_Work required_:
Entries follow. Give back exactly the lines starting at the one containing "U7 pin OB: W2 -> W4" and ending at the one containing "SW102: switch (DC_IN, VEXT)", and no other lines.

[Revision tracking records]
───
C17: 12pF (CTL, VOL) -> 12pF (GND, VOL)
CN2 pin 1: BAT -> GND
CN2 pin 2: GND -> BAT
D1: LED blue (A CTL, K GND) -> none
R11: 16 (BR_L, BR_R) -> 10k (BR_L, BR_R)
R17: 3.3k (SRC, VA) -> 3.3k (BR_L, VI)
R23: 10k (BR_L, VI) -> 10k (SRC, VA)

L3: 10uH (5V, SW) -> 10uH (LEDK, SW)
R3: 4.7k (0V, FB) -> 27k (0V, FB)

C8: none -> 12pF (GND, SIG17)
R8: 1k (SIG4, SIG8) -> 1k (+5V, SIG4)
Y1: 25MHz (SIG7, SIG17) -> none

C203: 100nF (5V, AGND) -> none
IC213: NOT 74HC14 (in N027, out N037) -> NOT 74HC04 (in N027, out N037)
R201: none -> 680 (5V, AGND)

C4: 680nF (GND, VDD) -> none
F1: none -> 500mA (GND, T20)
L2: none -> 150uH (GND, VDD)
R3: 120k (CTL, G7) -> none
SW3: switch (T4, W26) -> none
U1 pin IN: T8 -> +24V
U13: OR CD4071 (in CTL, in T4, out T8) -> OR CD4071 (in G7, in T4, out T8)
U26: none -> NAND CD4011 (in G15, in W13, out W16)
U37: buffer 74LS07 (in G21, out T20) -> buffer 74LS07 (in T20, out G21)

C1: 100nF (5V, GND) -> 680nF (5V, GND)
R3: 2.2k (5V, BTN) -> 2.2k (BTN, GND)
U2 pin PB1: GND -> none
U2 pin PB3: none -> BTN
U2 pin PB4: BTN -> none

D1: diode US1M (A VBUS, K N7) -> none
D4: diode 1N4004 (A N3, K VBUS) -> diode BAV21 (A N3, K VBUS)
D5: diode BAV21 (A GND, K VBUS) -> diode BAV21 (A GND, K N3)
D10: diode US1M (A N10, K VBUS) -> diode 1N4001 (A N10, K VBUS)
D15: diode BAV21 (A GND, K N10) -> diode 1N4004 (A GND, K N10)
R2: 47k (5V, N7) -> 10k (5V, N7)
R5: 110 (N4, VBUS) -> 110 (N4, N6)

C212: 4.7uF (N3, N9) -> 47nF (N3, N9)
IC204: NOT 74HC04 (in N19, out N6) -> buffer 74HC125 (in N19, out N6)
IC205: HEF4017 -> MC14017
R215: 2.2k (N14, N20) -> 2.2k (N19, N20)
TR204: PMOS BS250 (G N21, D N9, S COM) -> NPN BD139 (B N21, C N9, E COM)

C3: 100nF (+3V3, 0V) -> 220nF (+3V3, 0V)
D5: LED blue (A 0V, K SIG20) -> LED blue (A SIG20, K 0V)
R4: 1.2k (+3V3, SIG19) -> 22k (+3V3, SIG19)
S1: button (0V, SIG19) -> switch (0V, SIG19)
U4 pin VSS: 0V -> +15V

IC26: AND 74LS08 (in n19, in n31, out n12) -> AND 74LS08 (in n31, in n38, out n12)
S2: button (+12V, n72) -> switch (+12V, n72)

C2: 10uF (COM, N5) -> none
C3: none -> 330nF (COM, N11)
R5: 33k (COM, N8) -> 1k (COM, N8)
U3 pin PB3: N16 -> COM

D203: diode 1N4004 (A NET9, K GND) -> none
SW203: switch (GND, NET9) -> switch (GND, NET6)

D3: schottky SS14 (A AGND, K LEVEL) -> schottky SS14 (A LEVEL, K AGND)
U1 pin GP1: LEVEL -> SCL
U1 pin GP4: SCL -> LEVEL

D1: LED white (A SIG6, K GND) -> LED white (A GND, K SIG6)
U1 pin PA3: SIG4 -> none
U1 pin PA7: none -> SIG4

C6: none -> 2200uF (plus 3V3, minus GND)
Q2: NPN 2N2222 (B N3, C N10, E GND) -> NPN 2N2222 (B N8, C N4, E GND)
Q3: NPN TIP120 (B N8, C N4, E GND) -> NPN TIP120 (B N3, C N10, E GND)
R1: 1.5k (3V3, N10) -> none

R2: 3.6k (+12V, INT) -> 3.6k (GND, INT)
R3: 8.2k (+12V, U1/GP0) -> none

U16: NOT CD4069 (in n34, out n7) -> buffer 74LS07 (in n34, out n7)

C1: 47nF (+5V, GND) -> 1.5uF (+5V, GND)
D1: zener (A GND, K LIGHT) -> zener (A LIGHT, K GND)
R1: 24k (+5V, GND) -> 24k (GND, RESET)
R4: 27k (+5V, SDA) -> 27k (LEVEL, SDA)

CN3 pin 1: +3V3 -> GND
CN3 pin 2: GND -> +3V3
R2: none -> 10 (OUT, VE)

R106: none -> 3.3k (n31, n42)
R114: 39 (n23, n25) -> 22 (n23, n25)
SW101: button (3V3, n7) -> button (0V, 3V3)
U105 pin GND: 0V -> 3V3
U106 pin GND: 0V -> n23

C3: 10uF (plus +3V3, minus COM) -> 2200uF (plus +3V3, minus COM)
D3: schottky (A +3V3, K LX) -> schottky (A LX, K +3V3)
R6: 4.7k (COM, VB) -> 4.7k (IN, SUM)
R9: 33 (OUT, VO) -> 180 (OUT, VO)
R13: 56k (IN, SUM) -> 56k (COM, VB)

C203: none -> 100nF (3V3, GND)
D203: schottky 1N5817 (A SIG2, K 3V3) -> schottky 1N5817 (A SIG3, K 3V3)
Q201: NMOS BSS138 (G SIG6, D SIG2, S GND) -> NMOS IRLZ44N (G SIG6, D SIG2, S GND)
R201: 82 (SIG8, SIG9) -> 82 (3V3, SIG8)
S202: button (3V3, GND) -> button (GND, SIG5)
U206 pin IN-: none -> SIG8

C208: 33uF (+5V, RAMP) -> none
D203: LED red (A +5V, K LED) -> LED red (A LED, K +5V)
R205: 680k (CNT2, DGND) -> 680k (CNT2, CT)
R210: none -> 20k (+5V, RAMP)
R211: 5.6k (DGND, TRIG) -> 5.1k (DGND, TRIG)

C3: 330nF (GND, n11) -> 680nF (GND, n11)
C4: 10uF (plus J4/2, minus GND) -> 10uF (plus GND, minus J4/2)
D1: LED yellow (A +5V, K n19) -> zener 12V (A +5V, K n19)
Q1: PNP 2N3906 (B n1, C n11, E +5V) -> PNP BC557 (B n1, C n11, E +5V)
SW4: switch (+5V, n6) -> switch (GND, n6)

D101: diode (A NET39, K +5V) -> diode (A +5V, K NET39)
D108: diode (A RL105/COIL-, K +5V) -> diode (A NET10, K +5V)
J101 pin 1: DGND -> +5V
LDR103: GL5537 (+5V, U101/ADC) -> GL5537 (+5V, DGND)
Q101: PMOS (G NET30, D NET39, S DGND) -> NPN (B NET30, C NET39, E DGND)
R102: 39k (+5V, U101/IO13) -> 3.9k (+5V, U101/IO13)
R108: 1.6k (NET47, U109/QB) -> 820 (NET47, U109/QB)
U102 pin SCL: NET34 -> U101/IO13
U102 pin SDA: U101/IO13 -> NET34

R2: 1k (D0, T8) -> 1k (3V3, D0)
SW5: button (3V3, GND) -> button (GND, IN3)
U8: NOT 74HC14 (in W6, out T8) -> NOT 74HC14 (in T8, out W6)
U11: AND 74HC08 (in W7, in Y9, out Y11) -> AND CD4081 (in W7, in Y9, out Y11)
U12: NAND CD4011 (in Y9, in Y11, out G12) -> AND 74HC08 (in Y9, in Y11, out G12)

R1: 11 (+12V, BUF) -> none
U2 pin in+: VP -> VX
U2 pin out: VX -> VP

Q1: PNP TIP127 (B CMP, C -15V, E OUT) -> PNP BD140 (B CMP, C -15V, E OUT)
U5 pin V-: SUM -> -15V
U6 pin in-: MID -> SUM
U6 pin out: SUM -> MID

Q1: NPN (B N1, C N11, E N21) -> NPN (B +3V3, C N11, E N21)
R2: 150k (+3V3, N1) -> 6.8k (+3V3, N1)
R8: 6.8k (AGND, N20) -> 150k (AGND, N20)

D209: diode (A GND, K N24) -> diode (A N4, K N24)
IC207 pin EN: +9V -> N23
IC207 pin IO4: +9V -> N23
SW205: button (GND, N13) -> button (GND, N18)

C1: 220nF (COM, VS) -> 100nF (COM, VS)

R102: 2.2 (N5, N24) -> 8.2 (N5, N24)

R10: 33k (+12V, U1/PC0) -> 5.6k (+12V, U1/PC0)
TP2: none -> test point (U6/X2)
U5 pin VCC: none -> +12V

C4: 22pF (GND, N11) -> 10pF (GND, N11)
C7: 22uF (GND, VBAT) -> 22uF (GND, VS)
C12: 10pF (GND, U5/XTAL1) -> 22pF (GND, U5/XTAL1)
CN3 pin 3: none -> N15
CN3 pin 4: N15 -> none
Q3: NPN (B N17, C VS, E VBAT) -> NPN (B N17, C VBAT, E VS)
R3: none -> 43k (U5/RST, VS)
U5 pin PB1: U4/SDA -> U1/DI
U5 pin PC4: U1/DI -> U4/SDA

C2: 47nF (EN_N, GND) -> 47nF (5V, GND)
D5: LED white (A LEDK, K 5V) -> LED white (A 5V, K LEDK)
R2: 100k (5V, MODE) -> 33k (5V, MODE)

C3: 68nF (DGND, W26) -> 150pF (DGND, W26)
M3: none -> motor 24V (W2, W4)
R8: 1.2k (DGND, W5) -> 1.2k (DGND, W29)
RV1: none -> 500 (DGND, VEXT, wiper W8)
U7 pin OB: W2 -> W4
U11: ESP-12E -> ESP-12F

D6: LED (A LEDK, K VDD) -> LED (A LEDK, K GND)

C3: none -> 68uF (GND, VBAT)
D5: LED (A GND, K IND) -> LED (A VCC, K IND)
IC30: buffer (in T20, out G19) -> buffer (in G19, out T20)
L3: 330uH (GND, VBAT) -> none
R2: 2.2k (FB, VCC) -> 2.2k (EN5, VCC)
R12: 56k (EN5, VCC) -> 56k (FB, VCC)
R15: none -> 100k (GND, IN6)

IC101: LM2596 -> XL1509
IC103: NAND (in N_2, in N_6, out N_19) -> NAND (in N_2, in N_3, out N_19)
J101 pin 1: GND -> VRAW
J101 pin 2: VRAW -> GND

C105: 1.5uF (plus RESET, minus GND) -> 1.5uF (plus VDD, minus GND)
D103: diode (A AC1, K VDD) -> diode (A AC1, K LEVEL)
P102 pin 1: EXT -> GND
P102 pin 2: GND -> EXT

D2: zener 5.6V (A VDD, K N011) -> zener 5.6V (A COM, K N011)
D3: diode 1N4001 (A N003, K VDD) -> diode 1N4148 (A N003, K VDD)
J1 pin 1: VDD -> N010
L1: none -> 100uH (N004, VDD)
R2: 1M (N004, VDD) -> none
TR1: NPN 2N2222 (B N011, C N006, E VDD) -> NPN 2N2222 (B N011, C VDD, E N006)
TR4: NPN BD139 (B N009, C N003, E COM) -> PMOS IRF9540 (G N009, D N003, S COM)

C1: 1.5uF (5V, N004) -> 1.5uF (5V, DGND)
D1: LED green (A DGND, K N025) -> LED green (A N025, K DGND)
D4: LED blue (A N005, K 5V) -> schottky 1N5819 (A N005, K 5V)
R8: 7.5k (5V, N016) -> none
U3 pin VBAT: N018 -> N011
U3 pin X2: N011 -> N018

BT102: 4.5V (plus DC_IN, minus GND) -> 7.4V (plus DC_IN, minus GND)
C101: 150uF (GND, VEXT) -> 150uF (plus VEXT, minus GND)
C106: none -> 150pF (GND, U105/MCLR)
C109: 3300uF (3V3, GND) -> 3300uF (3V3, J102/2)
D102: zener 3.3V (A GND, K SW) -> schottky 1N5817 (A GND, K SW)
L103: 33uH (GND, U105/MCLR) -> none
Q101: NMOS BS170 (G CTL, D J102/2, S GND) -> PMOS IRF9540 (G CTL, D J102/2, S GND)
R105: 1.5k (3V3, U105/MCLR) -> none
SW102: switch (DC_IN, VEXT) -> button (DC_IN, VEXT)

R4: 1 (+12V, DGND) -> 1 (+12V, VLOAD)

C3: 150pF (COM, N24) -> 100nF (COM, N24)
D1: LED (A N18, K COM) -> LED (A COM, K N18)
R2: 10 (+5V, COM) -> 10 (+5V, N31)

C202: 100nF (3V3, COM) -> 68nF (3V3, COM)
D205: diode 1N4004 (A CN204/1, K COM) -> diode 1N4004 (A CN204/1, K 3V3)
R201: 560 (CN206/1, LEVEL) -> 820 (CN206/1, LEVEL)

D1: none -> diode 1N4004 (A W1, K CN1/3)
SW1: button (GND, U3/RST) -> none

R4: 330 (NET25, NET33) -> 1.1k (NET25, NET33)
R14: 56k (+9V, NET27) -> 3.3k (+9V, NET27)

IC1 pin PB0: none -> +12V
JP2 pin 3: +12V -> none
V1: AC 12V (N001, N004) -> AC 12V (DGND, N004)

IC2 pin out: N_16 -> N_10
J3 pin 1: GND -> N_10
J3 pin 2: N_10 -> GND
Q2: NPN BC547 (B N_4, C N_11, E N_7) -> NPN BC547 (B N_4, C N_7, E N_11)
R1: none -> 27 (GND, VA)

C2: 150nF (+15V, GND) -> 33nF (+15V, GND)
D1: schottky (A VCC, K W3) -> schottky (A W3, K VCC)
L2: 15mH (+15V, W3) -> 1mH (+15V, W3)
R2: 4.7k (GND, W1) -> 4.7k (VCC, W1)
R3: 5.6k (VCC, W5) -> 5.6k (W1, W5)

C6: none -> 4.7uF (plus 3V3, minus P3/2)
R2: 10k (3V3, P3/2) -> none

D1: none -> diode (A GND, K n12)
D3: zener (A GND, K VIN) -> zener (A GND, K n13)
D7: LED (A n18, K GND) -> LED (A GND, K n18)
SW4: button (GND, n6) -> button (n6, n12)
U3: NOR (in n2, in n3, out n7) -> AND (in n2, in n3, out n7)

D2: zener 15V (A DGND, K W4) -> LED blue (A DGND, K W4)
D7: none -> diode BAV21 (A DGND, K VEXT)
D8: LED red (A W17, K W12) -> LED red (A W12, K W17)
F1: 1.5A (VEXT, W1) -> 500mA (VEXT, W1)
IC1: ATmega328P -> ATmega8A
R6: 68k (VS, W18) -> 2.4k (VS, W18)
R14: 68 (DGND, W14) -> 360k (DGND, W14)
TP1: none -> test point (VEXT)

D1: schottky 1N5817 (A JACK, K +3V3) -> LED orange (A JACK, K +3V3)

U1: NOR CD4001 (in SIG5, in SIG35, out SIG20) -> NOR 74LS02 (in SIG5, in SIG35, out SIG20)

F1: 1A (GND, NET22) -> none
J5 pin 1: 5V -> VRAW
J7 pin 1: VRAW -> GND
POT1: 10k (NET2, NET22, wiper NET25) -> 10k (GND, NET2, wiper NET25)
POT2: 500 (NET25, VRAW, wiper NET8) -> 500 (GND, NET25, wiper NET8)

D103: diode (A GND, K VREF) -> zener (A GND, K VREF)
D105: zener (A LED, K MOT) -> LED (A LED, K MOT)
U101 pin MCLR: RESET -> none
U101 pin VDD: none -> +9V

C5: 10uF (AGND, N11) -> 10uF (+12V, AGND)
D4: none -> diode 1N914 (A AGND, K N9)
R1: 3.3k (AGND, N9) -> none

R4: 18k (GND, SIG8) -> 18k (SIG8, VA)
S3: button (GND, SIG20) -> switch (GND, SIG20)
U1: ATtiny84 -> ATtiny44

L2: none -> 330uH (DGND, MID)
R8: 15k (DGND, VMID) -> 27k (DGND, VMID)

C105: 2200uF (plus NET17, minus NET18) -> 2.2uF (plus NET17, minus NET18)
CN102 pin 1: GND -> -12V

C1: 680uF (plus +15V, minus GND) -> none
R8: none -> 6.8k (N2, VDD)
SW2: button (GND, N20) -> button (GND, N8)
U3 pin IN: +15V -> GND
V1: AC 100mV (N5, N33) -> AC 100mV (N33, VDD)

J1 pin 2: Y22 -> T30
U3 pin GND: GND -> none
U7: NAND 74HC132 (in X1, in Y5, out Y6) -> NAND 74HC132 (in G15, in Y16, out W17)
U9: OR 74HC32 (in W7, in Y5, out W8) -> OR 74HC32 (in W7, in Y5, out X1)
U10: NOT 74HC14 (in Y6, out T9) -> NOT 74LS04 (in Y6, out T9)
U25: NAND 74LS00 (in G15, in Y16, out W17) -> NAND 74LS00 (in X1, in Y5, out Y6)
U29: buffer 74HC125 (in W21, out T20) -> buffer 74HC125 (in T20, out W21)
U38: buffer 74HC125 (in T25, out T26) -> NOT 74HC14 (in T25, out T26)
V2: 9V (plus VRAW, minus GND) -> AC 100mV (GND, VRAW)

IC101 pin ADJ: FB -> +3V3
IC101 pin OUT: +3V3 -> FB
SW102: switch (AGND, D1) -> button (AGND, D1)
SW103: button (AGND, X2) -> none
───
_Problem solution_:
U7 pin OB: W2 -> W4
U11: ESP-12E -> ESP-12F

D6: LED (A LEDK, K VDD) -> LED (A LEDK, K GND)

C3: none -> 68uF (GND, VBAT)
D5: LED (A GND, K IND) -> LED (A VCC, K IND)
IC30: buffer (in T20, out G19) -> buffer (in G19, out T20)
L3: 330uH (GND, VBAT) -> none
R2: 2.2k (FB, VCC) -> 2.2k (EN5, VCC)
R12: 56k (EN5, VCC) -> 56k (FB, VCC)
R15: none -> 100k (GND, IN6)

IC101: LM2596 -> XL1509
IC103: NAND (in N_2, in N_6, out N_19) -> NAND (in N_2, in N_3, out N_19)
J101 pin 1: GND -> VRAW
J101 pin 2: VRAW -> GND

C105: 1.5uF (plus RESET, minus GND) -> 1.5uF (plus VDD, minus GND)
D103: diode (A AC1, K VDD) -> diode (A AC1, K LEVEL)
P102 pin 1: EXT -> GND
P102 pin 2: GND -> EXT

D2: zener 5.6V (A VDD, K N011) -> zener 5.6V (A COM, K N011)
D3: diode 1N4001 (A N003, K VDD) -> diode 1N4148 (A N003, K VDD)
J1 pin 1: VDD -> N010
L1: none -> 100uH (N004, VDD)
R2: 1M (N004, VDD) -> none
TR1: NPN 2N2222 (B N011, C N006, E VDD) -> NPN 2N2222 (B N011, C VDD, E N006)
TR4: NPN BD139 (B N009, C N003, E COM) -> PMOS IRF9540 (G N009, D N003, S COM)

C1: 1.5uF (5V, N004) -> 1.5uF (5V, DGND)
D1: LED green (A DGND, K N025) -> LED green (A N025, K DGND)
D4: LED blue (A N005, K 5V) -> schottky 1N5819 (A N005, K 5V)
R8: 7.5k (5V, N016) -> none
U3 pin VBAT: N018 -> N011
U3 pin X2: N011 -> N018

BT102: 4.5V (plus DC_IN, minus GND) -> 7.4V (plus DC_IN, minus GND)
C101: 150uF (GND, VEXT) -> 150uF (plus VEXT, minus GND)
C106: none -> 150pF (GND, U105/MCLR)
C109: 3300uF (3V3, GND) -> 3300uF (3V3, J102/2)
D102: zener 3.3V (A GND, K SW) -> schottky 1N5817 (A GND, K SW)
L103: 33uH (GND, U105/MCLR) -> none
Q101: NMOS BS170 (G CTL, D J102/2, S GND) -> PMOS IRF9540 (G CTL, D J102/2, S GND)
R105: 1.5k (3V3, U105/MCLR) -> none
SW102: switch (DC_IN, VEXT) -> button (DC_IN, VEXT)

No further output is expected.